:: YOUR GOAL ::
From the first line down to the line containing "none -> yellow brick E8:F8 level 1", print the records below exactly, leaving every picture out.

Object state change records:
▼

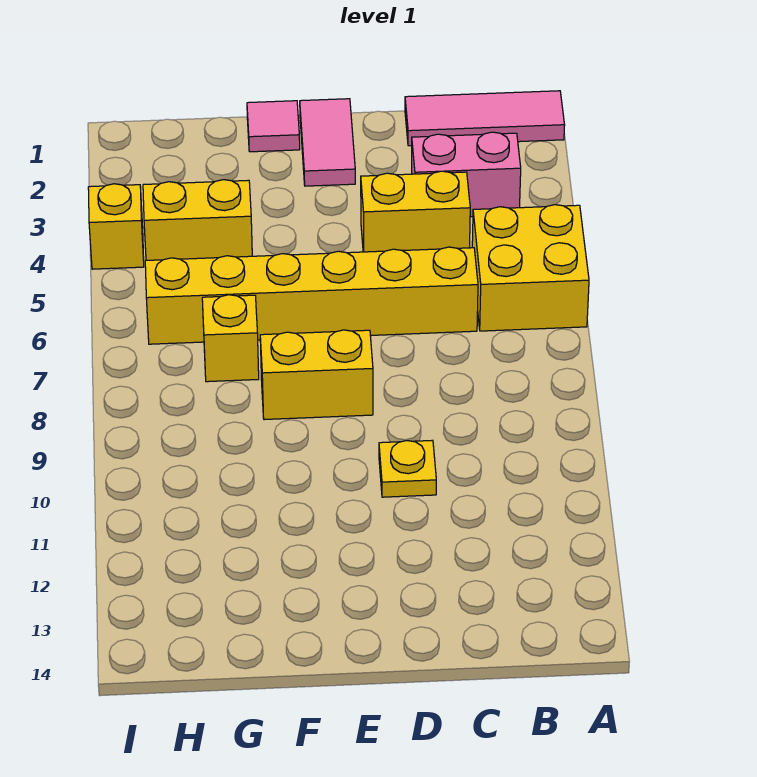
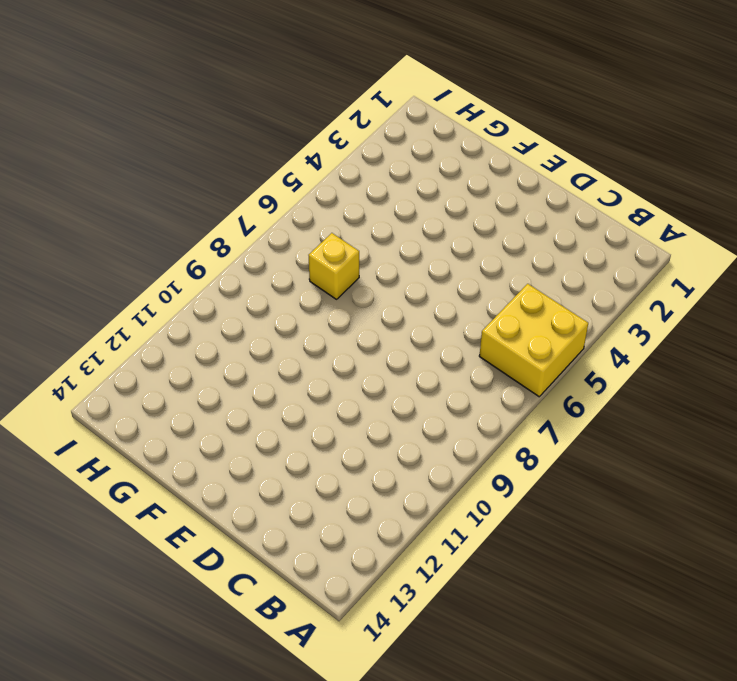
none -> pink tile A1:C1 level 1
none -> pink brick B3:C3 level 1
none -> yellow brick C4:D4 level 1

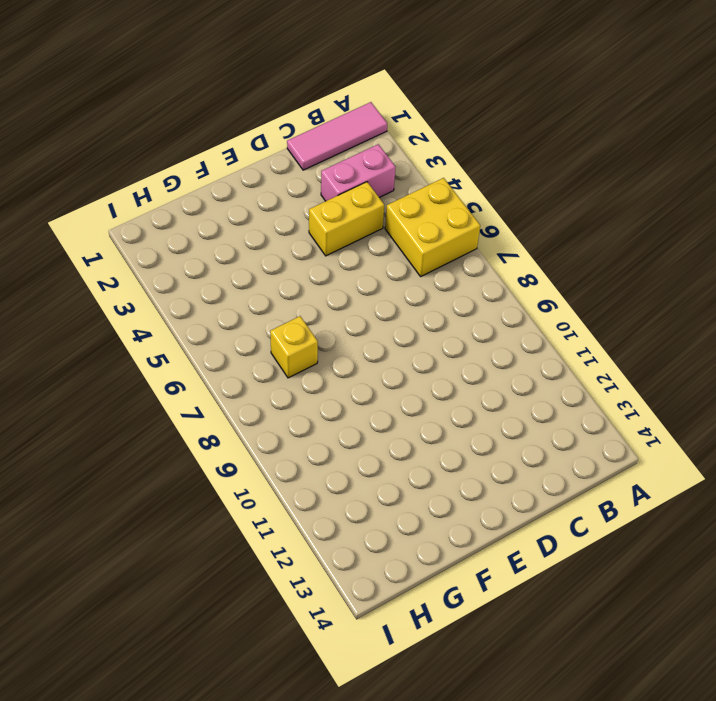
none -> yellow brick C6:H6 level 1
none -> yellow plate D10 level 1
none -> pink tile E1:E2 level 1

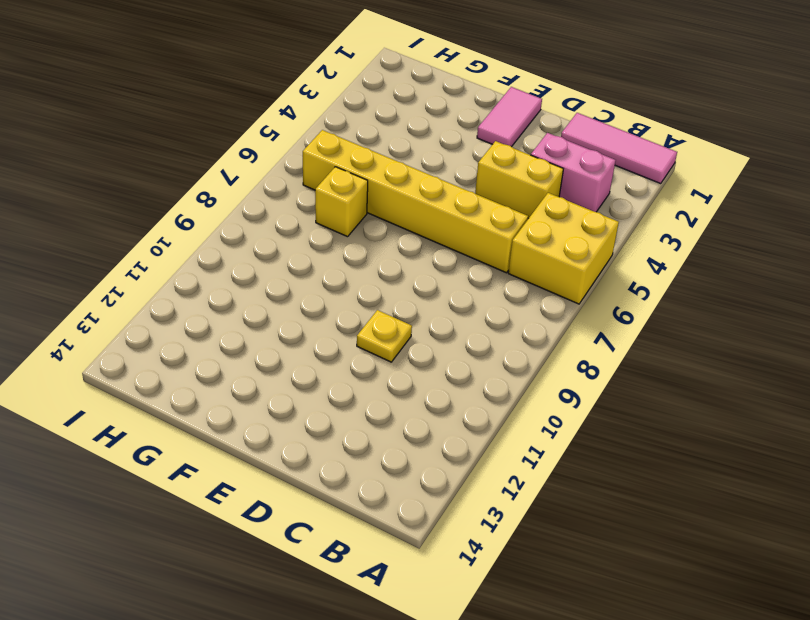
none -> yellow brick E8:F8 level 1
none -> pink tile F1 level 1
none -> yellow brick G4:H4 level 1

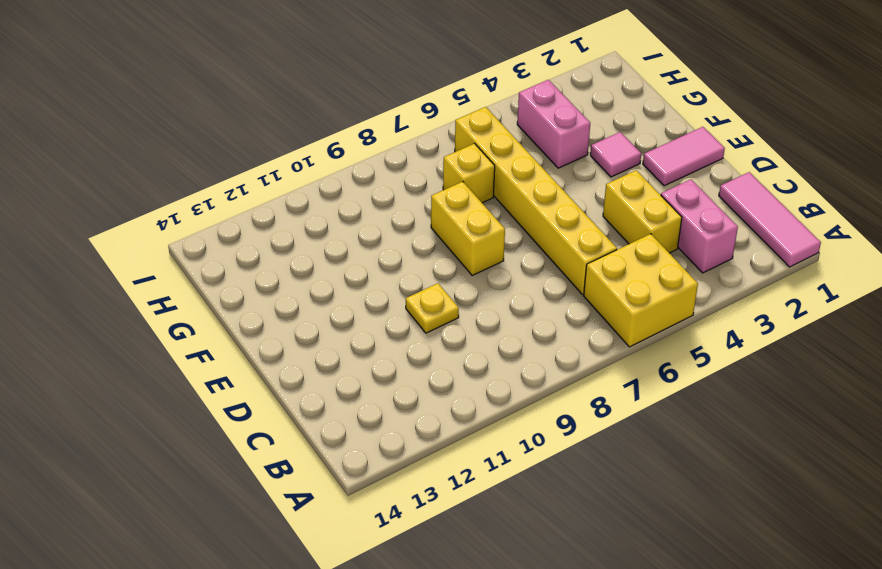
pink tile F3 level 1 -> pink tile F1 level 1
pink brick G4:H4 level 1 -> yellow brick G4:H4 level 1
none -> yellow brick I4 level 1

▲

:: EXERCISE RESULT ::
none -> pink tile A1:C1 level 1
none -> pink brick B3:C3 level 1
none -> yellow brick C4:D4 level 1

none -> yellow brick C6:H6 level 1
none -> yellow plate D10 level 1
none -> pink tile E1:E2 level 1

none -> yellow brick E8:F8 level 1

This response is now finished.